- [Exercise]: What is needed is an exact copy of the lines from the start of the records below through the line with "yellow triangle at", without the pictures.

- [Provided records]:
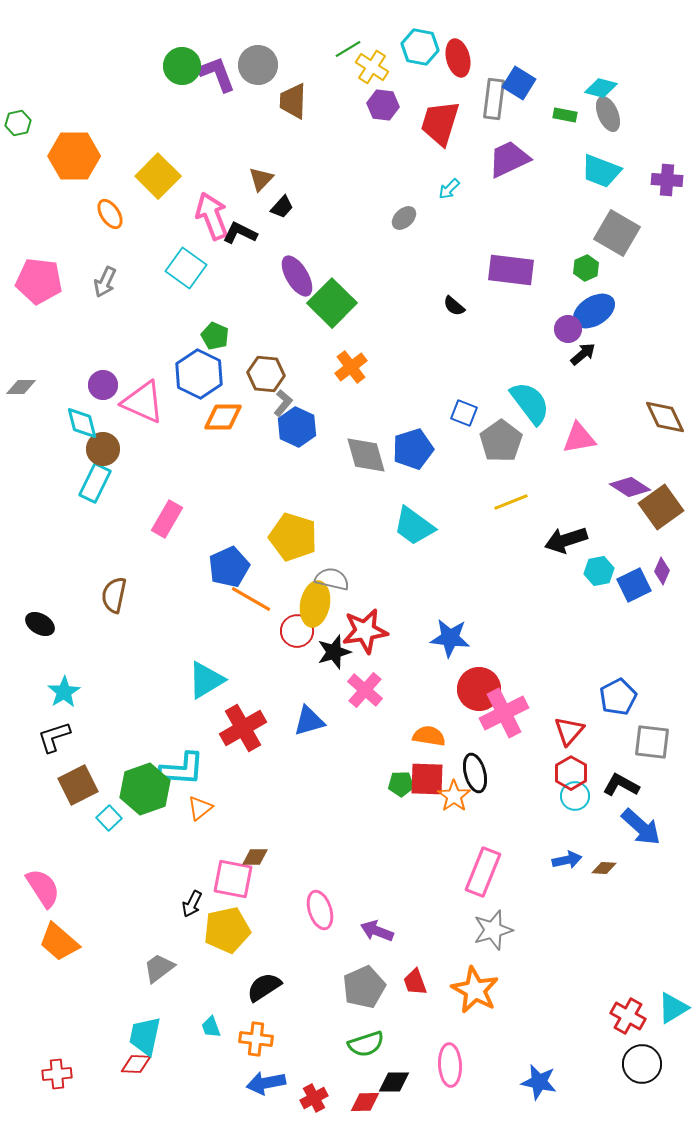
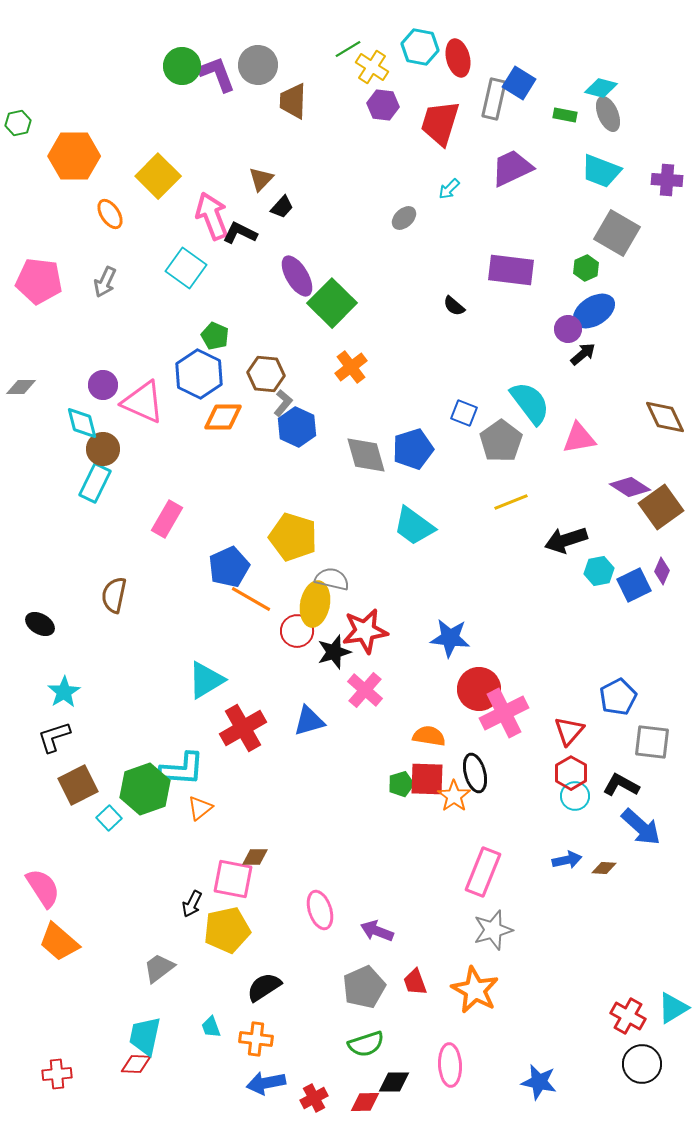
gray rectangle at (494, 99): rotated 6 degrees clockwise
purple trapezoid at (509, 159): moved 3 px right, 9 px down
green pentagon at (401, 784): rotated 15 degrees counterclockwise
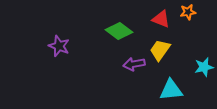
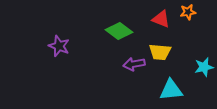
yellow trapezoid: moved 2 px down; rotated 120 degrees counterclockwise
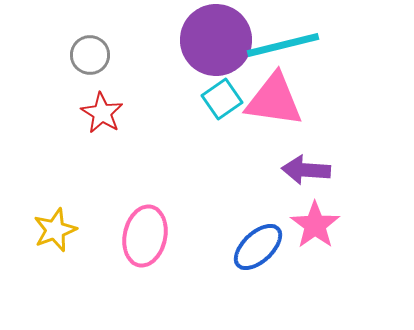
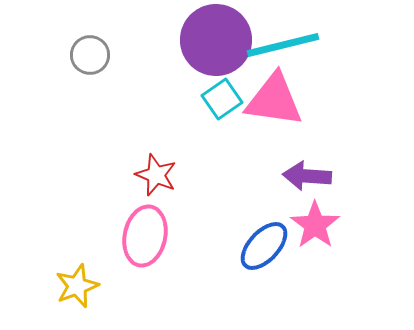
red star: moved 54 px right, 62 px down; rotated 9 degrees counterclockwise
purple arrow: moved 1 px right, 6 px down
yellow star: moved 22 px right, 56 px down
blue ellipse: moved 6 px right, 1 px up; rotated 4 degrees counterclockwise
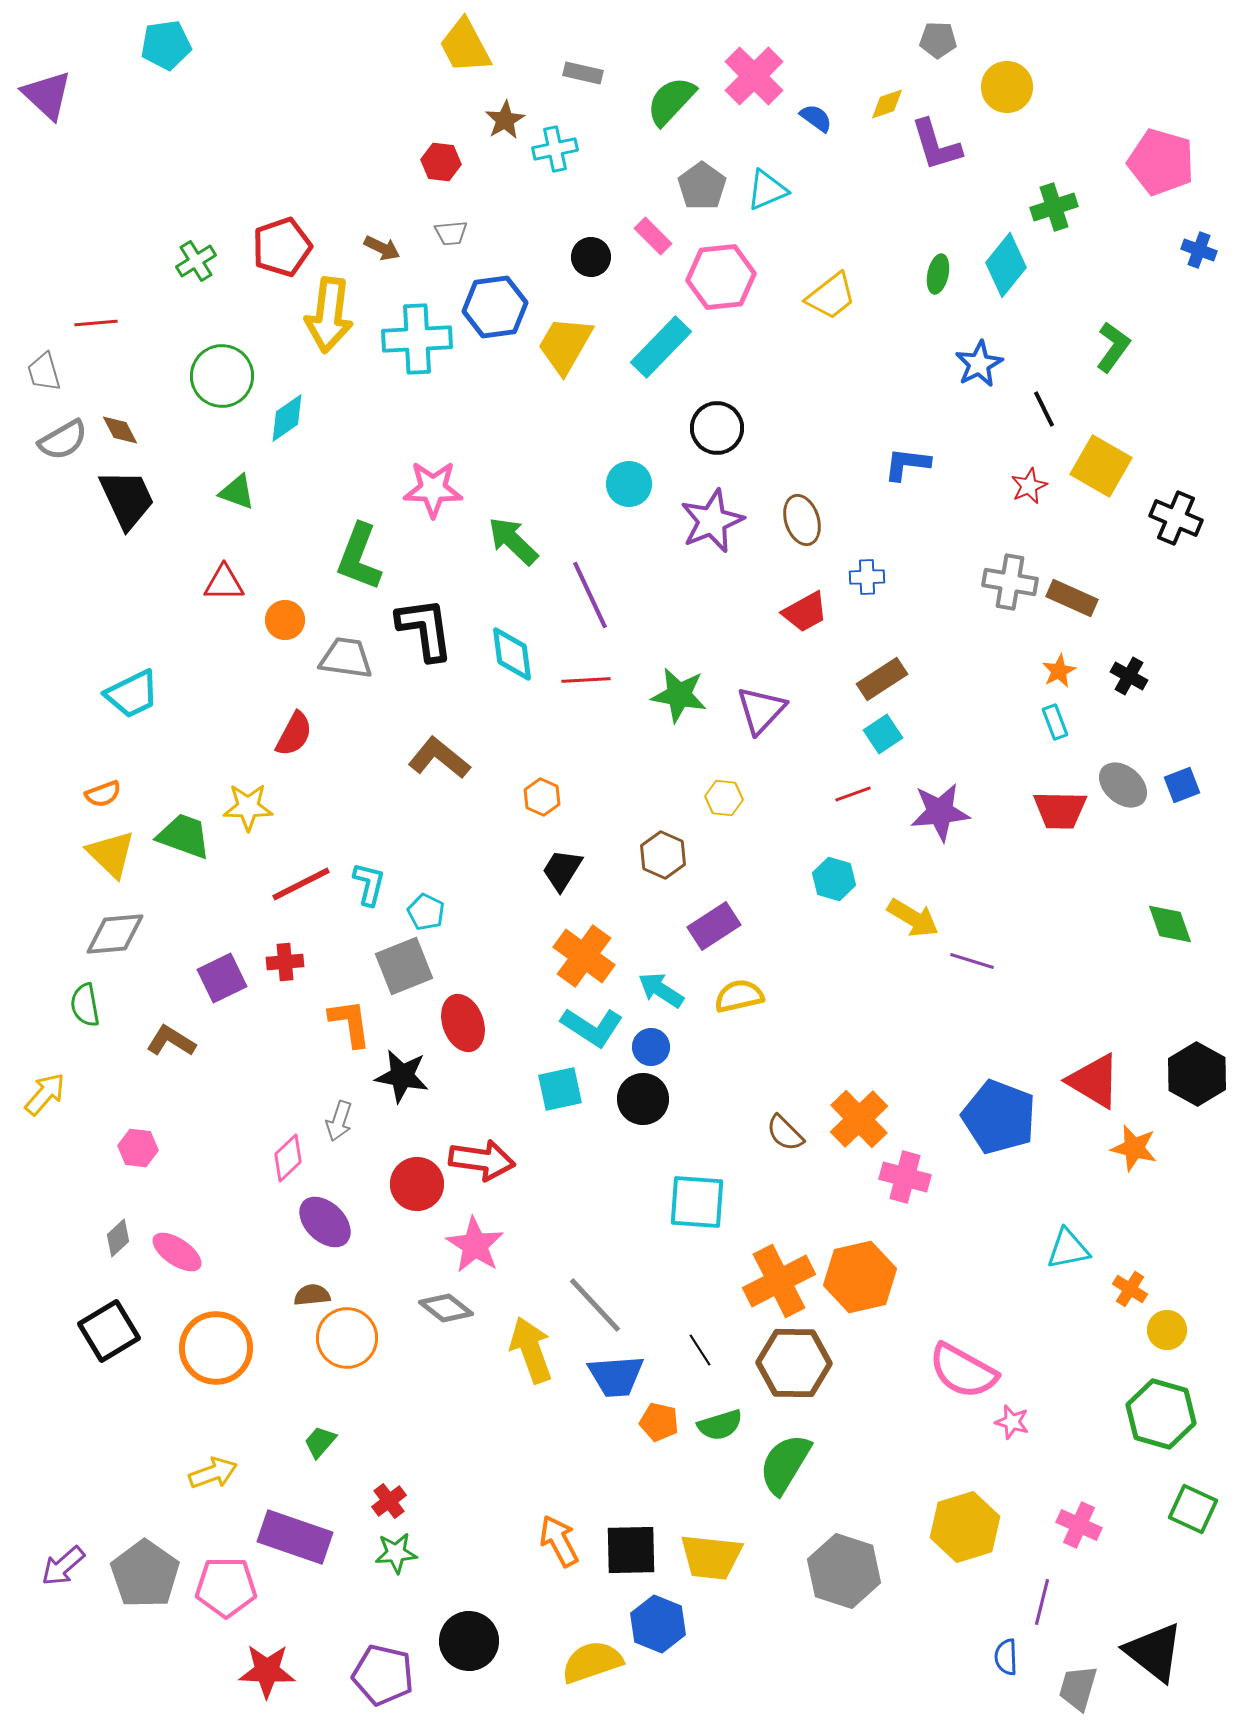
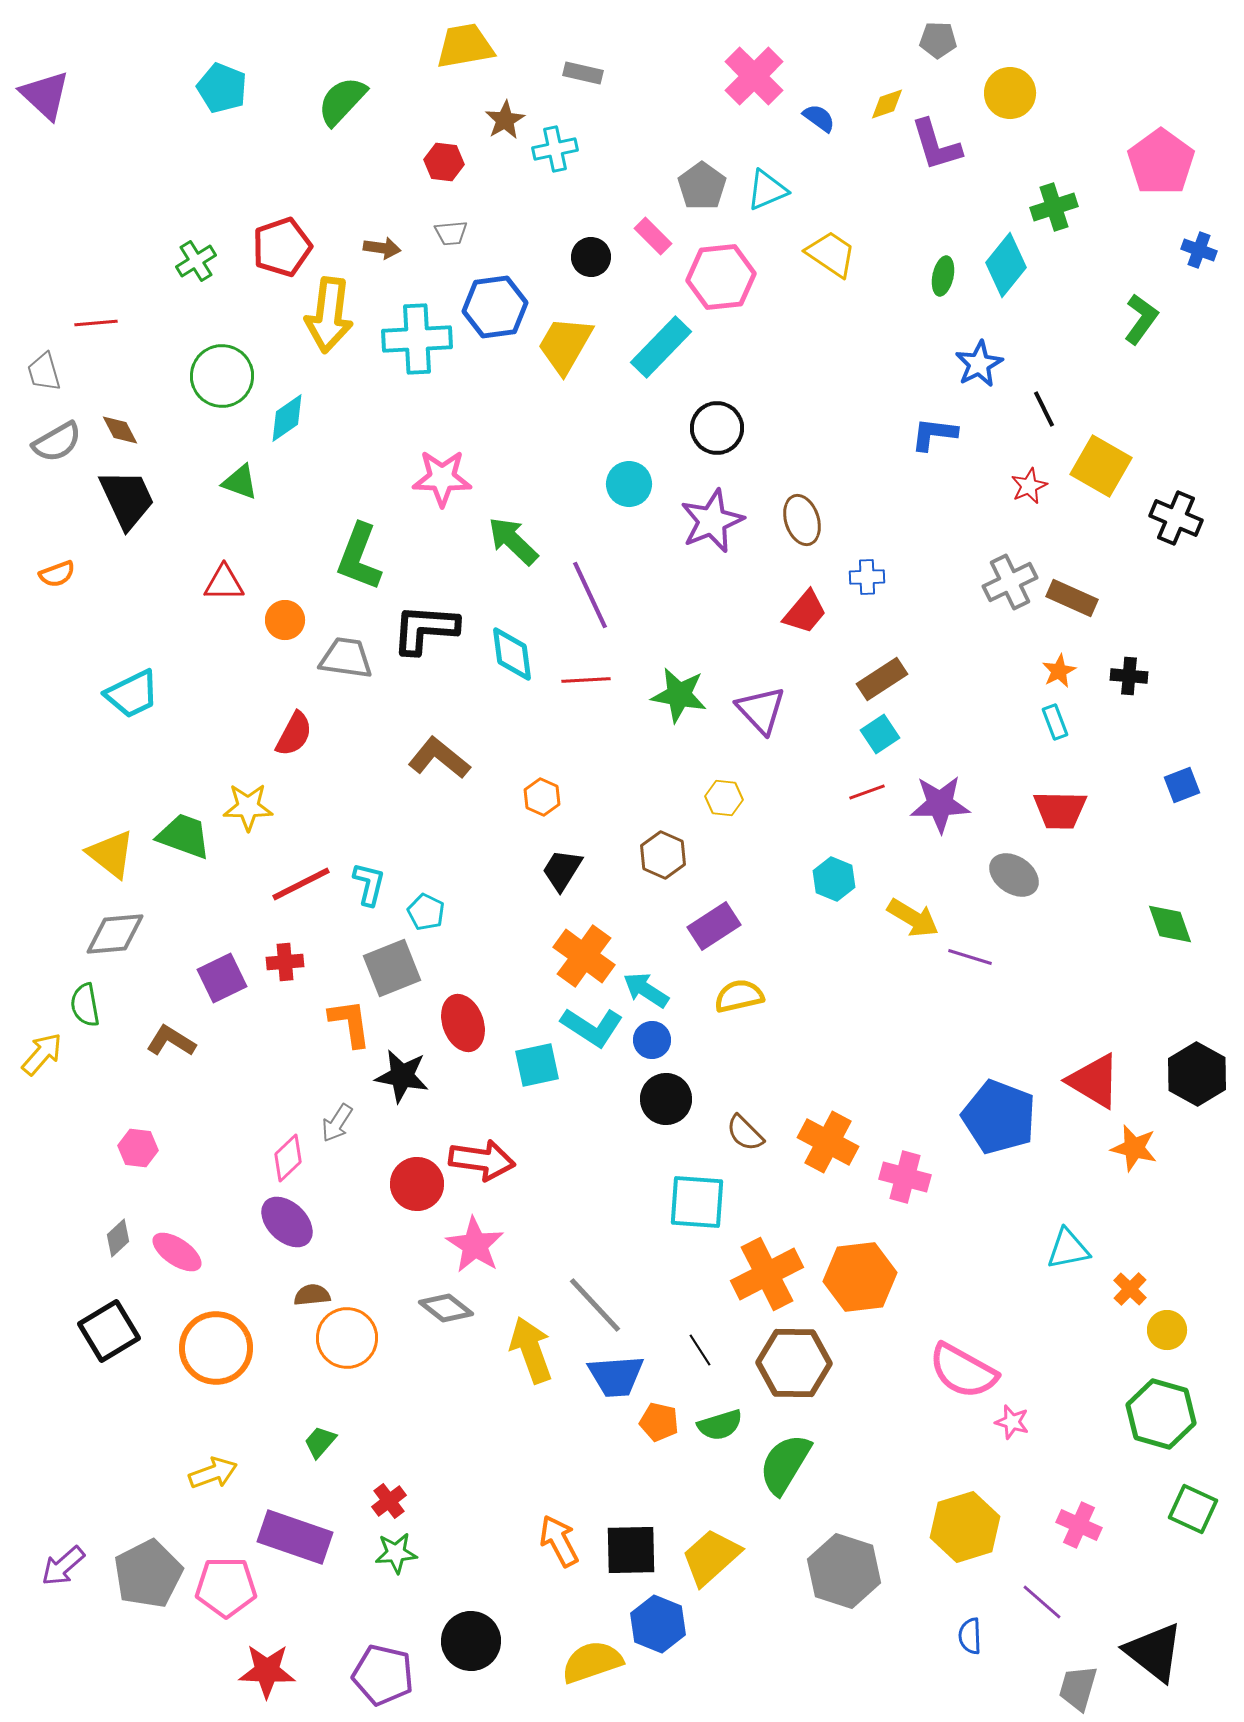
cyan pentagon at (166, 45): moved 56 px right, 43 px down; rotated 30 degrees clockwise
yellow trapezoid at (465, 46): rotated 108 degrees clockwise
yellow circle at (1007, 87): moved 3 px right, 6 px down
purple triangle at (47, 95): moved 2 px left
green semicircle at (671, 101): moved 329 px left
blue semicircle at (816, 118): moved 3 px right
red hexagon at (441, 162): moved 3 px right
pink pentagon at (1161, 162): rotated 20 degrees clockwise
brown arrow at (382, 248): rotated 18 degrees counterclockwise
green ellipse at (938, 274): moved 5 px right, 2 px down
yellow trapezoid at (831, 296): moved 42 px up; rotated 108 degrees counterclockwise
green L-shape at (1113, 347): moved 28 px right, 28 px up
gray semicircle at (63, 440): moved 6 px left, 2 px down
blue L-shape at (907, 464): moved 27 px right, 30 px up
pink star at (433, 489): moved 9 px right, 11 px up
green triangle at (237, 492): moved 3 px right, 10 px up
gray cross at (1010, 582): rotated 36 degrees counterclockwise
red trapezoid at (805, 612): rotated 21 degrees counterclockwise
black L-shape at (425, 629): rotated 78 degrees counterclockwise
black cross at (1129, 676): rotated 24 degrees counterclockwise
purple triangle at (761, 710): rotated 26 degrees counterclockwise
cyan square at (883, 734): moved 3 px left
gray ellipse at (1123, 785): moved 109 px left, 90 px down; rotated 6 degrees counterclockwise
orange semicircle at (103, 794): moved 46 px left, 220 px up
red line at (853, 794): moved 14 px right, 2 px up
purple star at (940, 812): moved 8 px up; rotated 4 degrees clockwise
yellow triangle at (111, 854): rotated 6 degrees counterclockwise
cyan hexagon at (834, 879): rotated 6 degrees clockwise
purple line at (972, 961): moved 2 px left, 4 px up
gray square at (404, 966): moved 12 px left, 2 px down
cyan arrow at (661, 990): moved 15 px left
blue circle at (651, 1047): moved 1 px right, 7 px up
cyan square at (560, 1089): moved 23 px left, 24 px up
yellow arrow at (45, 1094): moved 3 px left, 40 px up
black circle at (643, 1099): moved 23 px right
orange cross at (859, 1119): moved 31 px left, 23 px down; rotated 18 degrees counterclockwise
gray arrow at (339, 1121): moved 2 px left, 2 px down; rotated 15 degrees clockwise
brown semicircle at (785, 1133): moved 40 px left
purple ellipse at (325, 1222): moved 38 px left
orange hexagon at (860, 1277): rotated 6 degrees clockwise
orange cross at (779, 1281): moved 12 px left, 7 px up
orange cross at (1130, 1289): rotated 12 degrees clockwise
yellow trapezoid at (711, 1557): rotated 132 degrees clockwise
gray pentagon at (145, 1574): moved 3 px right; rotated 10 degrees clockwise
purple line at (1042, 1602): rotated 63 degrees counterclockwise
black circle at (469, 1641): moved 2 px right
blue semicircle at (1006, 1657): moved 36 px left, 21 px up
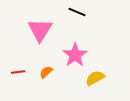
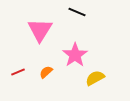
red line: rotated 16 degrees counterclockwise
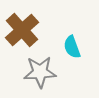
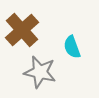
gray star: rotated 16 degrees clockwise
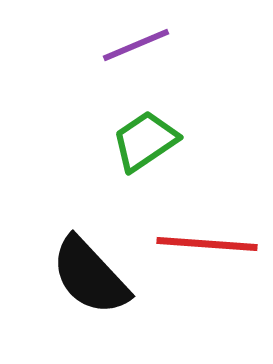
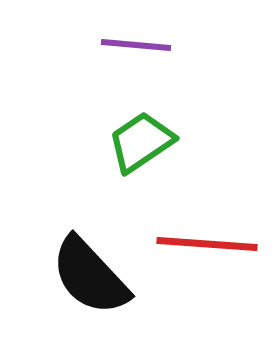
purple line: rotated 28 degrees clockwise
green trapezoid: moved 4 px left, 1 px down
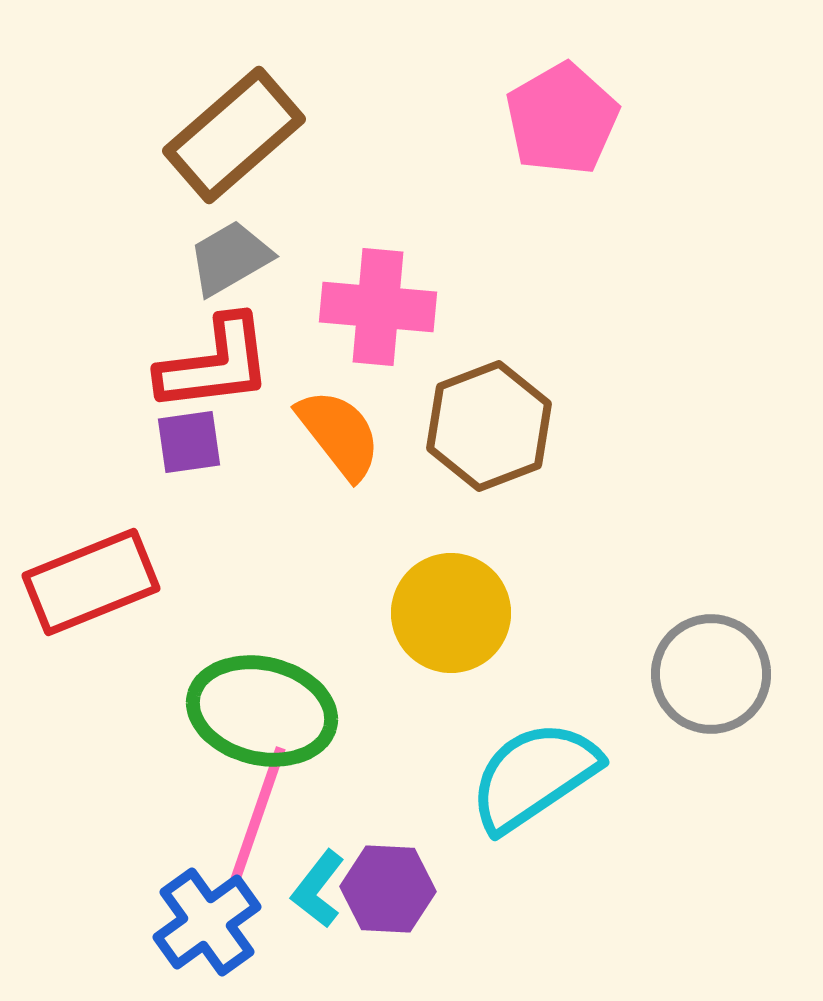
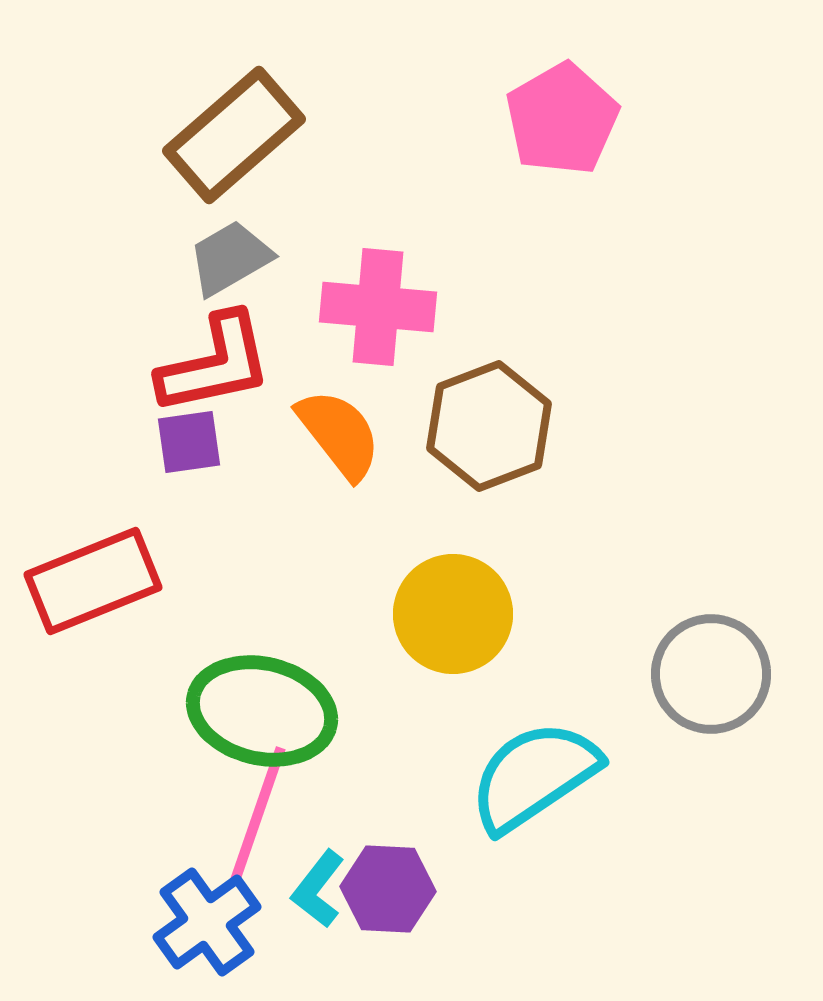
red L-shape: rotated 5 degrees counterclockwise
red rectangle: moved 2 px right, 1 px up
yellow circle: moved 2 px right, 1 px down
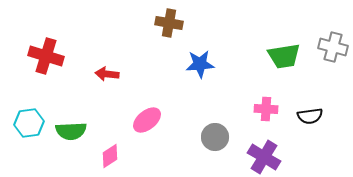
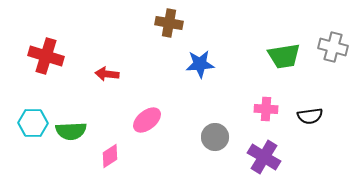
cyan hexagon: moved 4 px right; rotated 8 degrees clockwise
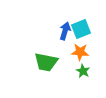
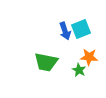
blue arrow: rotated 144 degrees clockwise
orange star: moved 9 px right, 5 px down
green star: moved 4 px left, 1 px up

- [Solution]:
gray rectangle at (494, 99): rotated 6 degrees clockwise
purple trapezoid at (509, 159): moved 3 px right, 9 px down
green pentagon at (401, 784): rotated 15 degrees counterclockwise
yellow trapezoid: moved 2 px down; rotated 120 degrees counterclockwise
red star: moved 54 px right, 62 px down; rotated 9 degrees counterclockwise
purple arrow: moved 1 px right, 6 px down
yellow star: moved 22 px right, 56 px down
blue ellipse: moved 6 px right, 1 px up; rotated 4 degrees counterclockwise
cyan pentagon at (166, 45): moved 56 px right, 43 px down; rotated 30 degrees clockwise
yellow trapezoid at (465, 46): rotated 108 degrees clockwise
yellow circle at (1007, 87): moved 3 px right, 6 px down
purple triangle at (47, 95): moved 2 px left
green semicircle at (671, 101): moved 329 px left
blue semicircle at (816, 118): moved 3 px right
red hexagon at (441, 162): moved 3 px right
pink pentagon at (1161, 162): rotated 20 degrees clockwise
brown arrow at (382, 248): rotated 18 degrees counterclockwise
green ellipse at (938, 274): moved 5 px right, 2 px down
yellow trapezoid at (831, 296): moved 42 px up; rotated 108 degrees counterclockwise
green L-shape at (1113, 347): moved 28 px right, 28 px up
gray semicircle at (63, 440): moved 6 px left, 2 px down
blue L-shape at (907, 464): moved 27 px right, 30 px up
pink star at (433, 489): moved 9 px right, 11 px up
green triangle at (237, 492): moved 3 px right, 10 px up
gray cross at (1010, 582): rotated 36 degrees counterclockwise
red trapezoid at (805, 612): rotated 21 degrees counterclockwise
black L-shape at (425, 629): rotated 78 degrees counterclockwise
black cross at (1129, 676): rotated 24 degrees counterclockwise
purple triangle at (761, 710): rotated 26 degrees counterclockwise
cyan square at (883, 734): moved 3 px left
gray ellipse at (1123, 785): moved 109 px left, 90 px down; rotated 6 degrees counterclockwise
orange semicircle at (103, 794): moved 46 px left, 220 px up
red line at (853, 794): moved 14 px right, 2 px up
purple star at (940, 812): moved 8 px up; rotated 4 degrees clockwise
yellow triangle at (111, 854): rotated 6 degrees counterclockwise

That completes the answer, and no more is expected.